* Your instructions: Here are the records. Write out exactly the lines between the one holding "turquoise brush: 0 -> 1" and the one holding "yellow ruler: 1 -> 2", inclusive.

* Provided entries:
==*==
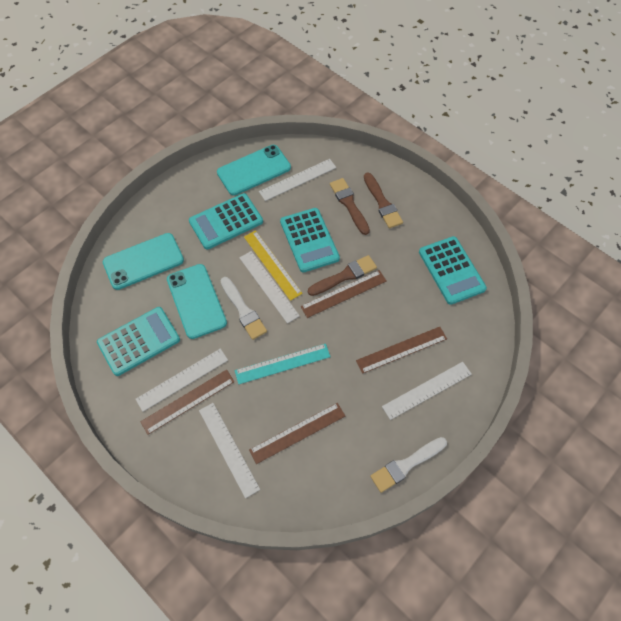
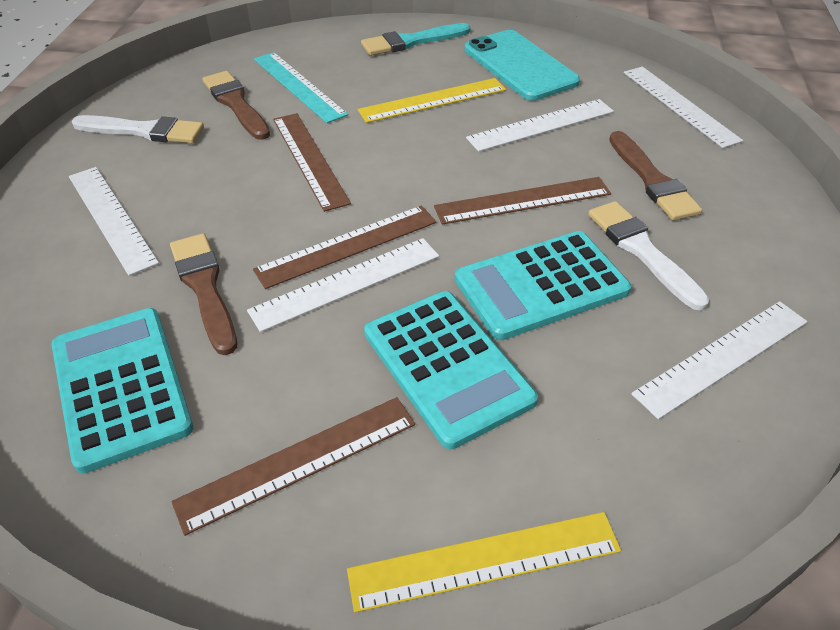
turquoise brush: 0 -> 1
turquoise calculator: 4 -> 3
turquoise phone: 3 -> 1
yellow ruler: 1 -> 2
==*==
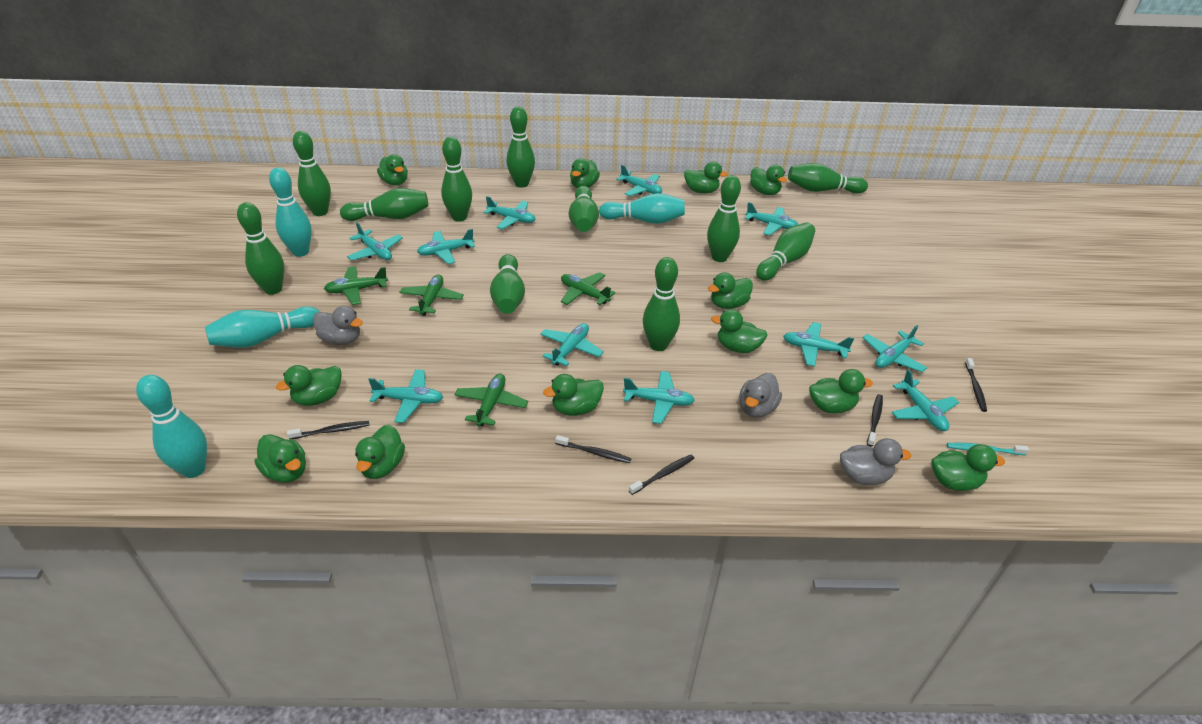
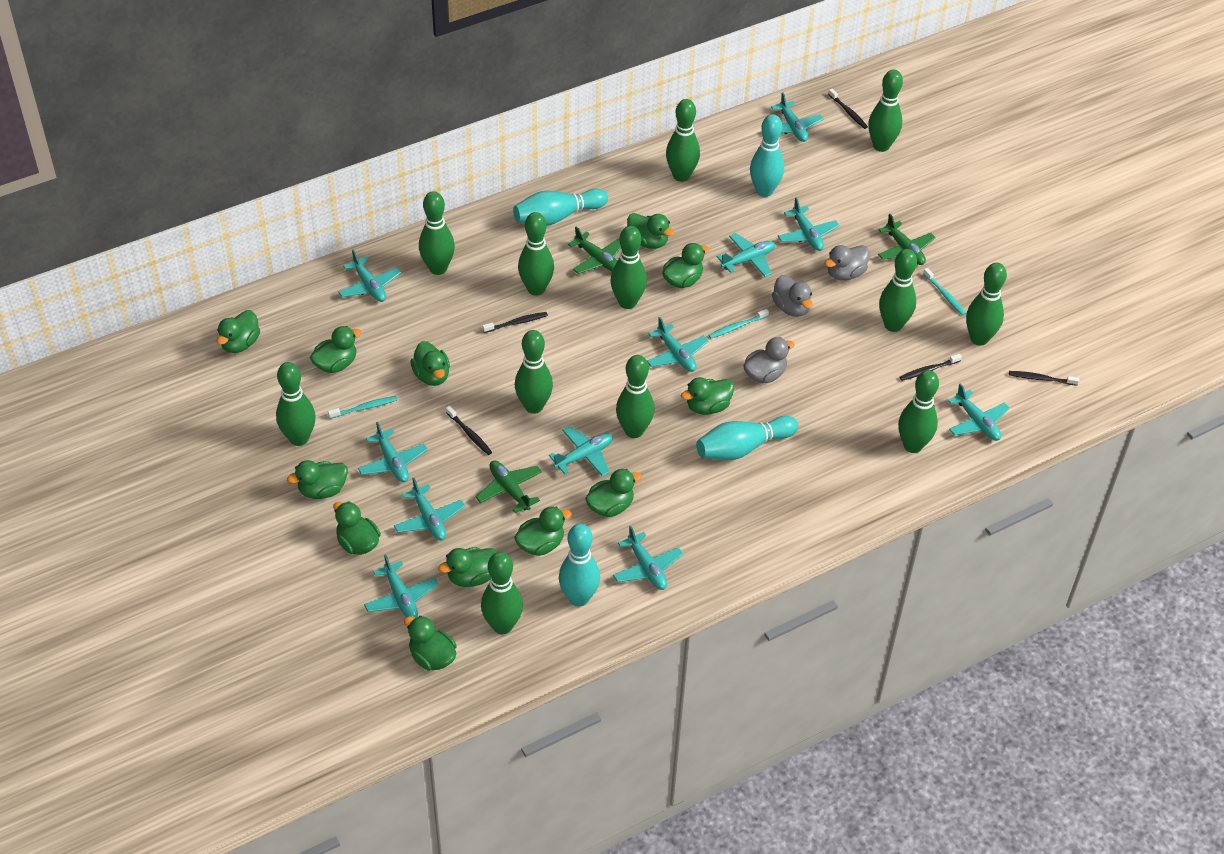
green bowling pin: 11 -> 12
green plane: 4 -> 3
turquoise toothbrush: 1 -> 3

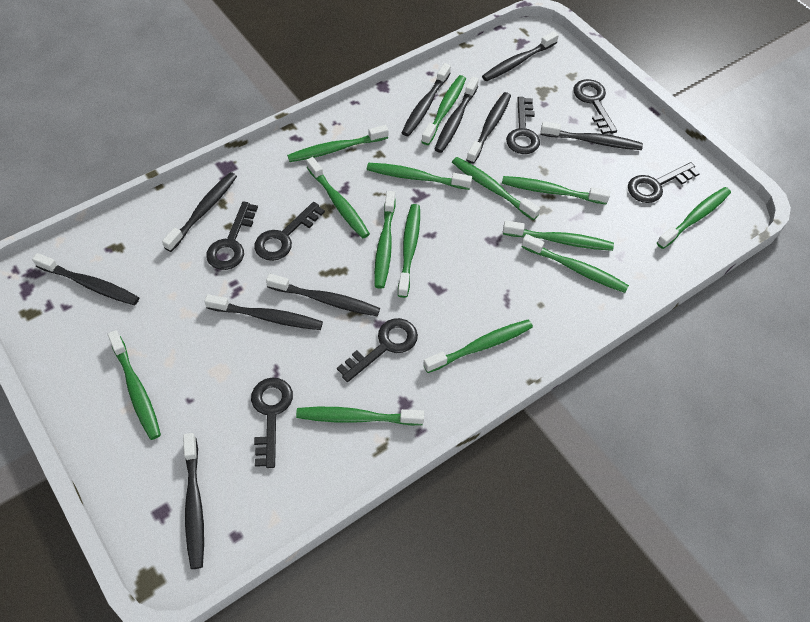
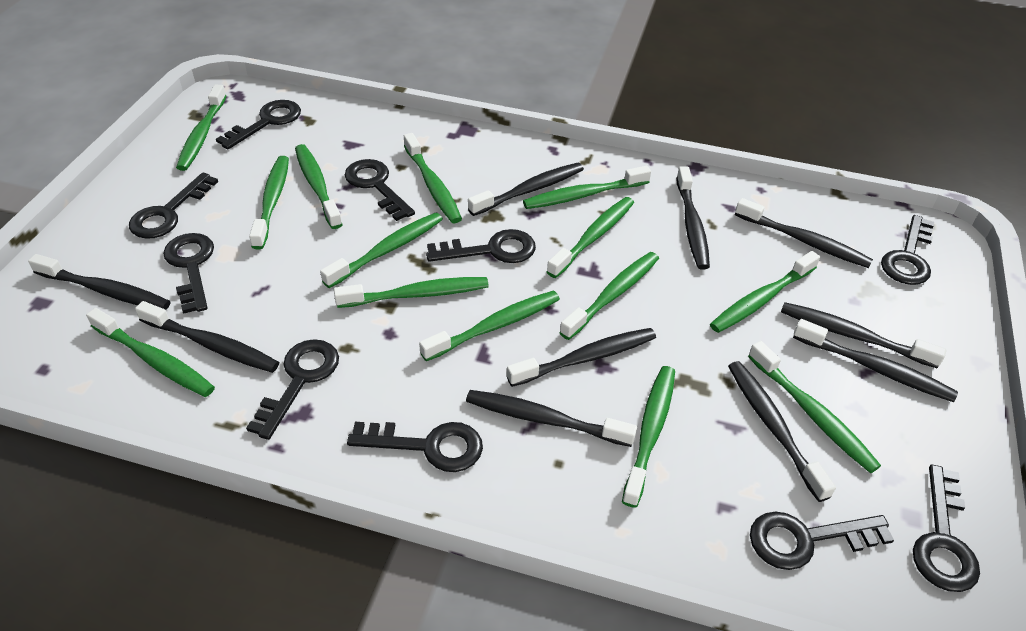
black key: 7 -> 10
==*==
* Answer to this task:
turquoise brush: 0 -> 1
turquoise calculator: 4 -> 3
turquoise phone: 3 -> 1
yellow ruler: 1 -> 2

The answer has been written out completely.